» **ABOUT THIS EXERCISE**: Leave the pictures out and return every line below exactly.

» **RECORDED DATA**:
######

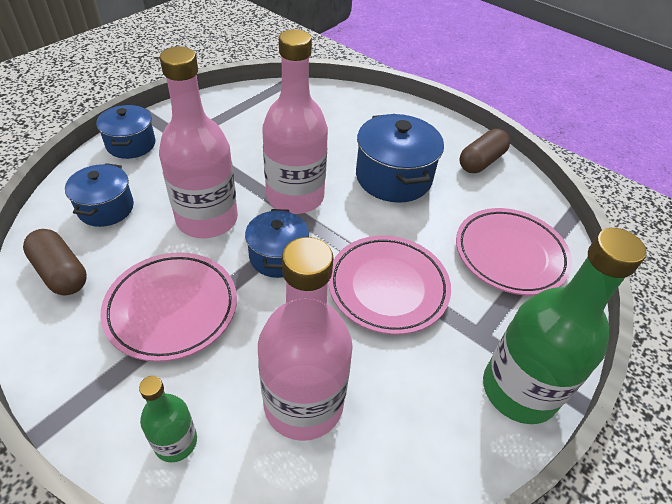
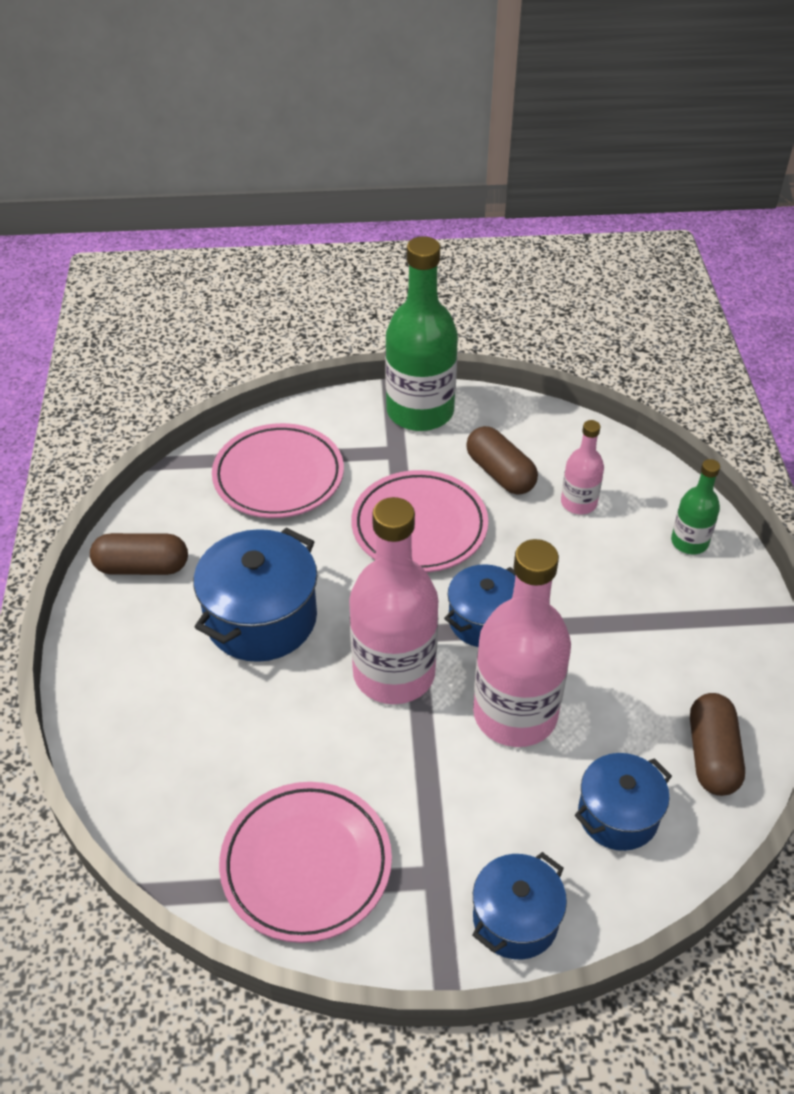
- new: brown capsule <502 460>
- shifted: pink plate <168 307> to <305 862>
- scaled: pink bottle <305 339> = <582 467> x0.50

######

» **ANSWER SECTION**:
- new: brown capsule <502 460>
- shifted: pink plate <168 307> to <305 862>
- scaled: pink bottle <305 339> = <582 467> x0.50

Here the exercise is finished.